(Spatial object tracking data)
────────────────────
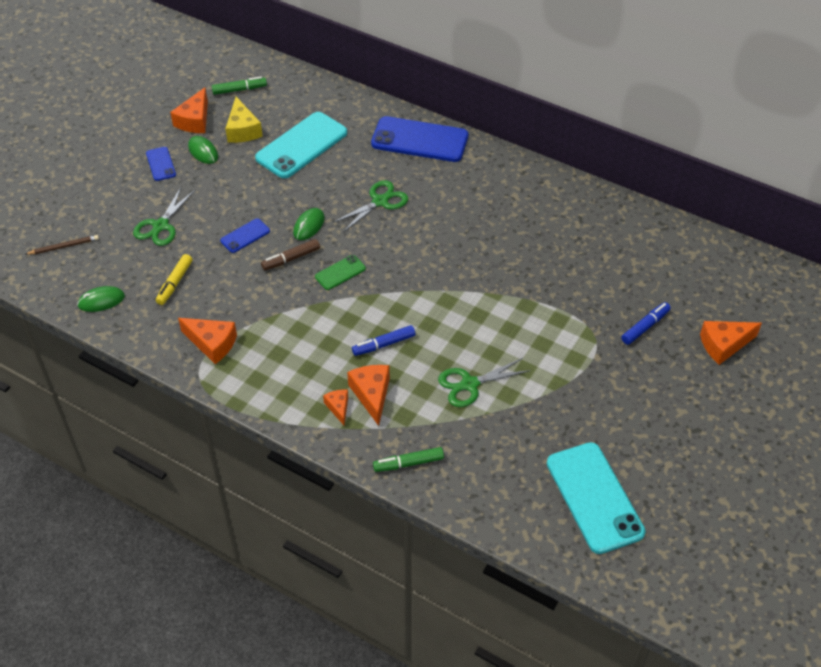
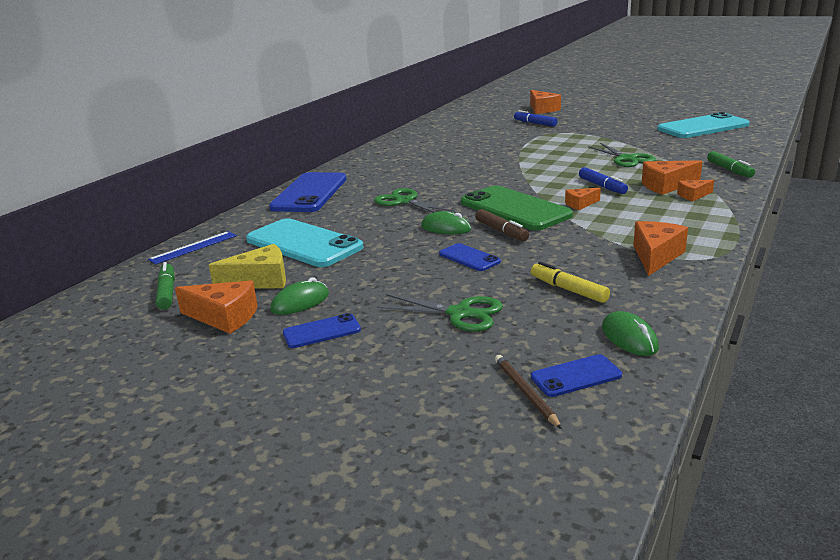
camera: 90 degrees left, 25 degrees down
(71, 269) = (576, 376): none -> blue phone
(175, 283) = (568, 290): yellow marker -> yellow marker turned 150 degrees counterclockwise
(313, 89) = (193, 247): none -> blue ruler
(339, 319) = (580, 204): none -> orange cheese
(340, 273) = (514, 209): green phone -> green phone, size x2.09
────────────────────
**Directions**
Beginning with the line that contains "(71, 269) = (576, 376): none -> blue phone", repeat every line through the end of the records and nothing more.

**Solution to this task**
(71, 269) = (576, 376): none -> blue phone
(175, 283) = (568, 290): yellow marker -> yellow marker turned 150 degrees counterclockwise
(313, 89) = (193, 247): none -> blue ruler
(339, 319) = (580, 204): none -> orange cheese
(340, 273) = (514, 209): green phone -> green phone, size x2.09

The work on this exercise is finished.